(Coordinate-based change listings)
————
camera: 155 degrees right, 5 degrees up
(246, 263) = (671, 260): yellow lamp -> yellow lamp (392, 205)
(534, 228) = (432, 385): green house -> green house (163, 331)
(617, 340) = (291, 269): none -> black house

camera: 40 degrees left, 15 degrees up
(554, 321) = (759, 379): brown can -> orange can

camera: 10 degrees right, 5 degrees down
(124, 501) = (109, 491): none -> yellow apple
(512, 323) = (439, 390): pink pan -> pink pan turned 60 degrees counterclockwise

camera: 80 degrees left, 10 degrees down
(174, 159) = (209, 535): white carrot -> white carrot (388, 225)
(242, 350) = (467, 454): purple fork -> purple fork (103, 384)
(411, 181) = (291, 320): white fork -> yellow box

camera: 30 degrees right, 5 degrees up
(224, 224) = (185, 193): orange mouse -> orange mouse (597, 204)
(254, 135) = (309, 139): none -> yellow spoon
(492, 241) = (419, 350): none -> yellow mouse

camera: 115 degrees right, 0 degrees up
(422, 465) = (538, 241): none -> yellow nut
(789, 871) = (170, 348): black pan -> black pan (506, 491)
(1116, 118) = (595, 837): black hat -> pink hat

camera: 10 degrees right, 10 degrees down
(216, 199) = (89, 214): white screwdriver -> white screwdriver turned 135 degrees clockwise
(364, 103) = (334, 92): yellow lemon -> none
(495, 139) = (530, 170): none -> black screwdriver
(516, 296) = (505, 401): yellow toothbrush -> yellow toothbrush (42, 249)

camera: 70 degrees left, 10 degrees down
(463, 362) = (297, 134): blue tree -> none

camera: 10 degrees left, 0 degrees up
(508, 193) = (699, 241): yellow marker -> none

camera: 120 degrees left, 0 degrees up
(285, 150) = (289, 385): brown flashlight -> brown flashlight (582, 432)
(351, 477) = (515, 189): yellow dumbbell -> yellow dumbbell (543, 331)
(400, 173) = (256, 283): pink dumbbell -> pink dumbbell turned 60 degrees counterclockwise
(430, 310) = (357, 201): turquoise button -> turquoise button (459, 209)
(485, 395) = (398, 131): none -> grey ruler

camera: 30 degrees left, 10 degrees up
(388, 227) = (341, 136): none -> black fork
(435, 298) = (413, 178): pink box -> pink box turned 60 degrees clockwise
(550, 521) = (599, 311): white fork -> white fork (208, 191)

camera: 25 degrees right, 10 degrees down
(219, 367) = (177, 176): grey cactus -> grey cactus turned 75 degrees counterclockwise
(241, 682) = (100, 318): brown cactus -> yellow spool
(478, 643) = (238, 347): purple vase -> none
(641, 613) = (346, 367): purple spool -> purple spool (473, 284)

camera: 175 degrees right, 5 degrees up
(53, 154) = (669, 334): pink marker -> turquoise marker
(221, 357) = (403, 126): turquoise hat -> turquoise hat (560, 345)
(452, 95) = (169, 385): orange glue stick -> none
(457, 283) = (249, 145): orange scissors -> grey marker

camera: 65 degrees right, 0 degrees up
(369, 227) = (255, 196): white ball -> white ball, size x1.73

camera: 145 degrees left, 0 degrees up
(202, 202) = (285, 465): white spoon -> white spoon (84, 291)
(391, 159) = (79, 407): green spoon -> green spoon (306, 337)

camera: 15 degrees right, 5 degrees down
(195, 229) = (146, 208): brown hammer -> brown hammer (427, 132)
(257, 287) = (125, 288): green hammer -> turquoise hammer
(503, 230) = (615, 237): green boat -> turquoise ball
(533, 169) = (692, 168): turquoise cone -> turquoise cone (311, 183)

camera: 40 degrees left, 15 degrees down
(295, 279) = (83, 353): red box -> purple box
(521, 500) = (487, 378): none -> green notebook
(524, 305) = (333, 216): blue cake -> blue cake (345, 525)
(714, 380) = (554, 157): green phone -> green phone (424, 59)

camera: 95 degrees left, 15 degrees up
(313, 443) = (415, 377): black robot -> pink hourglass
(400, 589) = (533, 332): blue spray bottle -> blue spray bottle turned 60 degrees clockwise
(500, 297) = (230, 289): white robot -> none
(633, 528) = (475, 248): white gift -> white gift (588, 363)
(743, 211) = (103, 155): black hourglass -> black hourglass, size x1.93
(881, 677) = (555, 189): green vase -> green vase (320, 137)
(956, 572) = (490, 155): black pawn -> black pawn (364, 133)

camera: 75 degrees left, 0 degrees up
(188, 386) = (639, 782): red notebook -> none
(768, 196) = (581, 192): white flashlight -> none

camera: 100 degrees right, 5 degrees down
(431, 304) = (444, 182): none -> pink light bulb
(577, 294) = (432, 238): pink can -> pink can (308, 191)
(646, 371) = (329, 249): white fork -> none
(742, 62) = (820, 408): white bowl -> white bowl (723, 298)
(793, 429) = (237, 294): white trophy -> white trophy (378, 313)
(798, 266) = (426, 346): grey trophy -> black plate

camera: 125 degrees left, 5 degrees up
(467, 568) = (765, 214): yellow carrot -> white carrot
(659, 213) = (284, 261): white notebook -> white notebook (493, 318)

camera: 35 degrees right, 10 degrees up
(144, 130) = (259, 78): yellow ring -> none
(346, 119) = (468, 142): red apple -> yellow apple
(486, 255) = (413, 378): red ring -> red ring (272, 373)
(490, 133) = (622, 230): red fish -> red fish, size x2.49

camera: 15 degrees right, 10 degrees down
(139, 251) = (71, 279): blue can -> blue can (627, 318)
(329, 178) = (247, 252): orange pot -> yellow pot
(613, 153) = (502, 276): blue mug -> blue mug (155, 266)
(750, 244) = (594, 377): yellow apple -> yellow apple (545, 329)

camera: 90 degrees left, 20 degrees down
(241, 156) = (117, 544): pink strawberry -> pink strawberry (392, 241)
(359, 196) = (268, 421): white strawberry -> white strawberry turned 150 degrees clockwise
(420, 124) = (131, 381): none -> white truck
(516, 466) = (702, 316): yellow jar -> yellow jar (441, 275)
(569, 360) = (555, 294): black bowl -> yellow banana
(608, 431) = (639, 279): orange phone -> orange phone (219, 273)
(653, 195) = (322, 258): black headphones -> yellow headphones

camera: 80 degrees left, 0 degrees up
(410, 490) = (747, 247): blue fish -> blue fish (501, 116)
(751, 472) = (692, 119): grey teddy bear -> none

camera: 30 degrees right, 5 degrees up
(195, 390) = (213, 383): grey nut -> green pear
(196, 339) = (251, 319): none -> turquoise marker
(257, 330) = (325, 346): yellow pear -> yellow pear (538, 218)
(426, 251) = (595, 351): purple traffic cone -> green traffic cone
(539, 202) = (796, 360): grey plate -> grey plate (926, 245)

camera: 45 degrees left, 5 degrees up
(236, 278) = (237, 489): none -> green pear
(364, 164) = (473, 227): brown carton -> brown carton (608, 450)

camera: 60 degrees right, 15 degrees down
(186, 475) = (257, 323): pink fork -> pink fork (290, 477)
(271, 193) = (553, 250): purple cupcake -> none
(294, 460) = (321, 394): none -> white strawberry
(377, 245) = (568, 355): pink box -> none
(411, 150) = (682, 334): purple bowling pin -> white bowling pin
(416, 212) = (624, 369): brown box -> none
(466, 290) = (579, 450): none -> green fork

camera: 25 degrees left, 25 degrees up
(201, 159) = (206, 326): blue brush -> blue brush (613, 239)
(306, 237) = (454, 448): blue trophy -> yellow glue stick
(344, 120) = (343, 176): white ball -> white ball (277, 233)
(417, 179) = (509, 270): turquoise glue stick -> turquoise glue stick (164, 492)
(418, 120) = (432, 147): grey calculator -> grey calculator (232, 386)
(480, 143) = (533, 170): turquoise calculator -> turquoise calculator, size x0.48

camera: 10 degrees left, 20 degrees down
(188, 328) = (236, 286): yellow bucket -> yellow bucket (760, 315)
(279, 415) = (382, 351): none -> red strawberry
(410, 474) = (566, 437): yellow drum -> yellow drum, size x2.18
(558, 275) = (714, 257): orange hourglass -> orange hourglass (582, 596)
————
Look above for the line holding "(242, 350) = (467, 454): purple", then set down exactly that line and every line after it up to and including the line holding "camera: 10 degrees right, 10 degrees down", with nothing else.

Output.
(242, 350) = (467, 454): purple fork -> purple fork (103, 384)
(411, 181) = (291, 320): white fork -> yellow box

camera: 30 degrees right, 5 degrees up
(224, 224) = (185, 193): orange mouse -> orange mouse (597, 204)
(254, 135) = (309, 139): none -> yellow spoon
(492, 241) = (419, 350): none -> yellow mouse

camera: 115 degrees right, 0 degrees up
(422, 465) = (538, 241): none -> yellow nut
(789, 871) = (170, 348): black pan -> black pan (506, 491)
(1116, 118) = (595, 837): black hat -> pink hat

camera: 10 degrees right, 10 degrees down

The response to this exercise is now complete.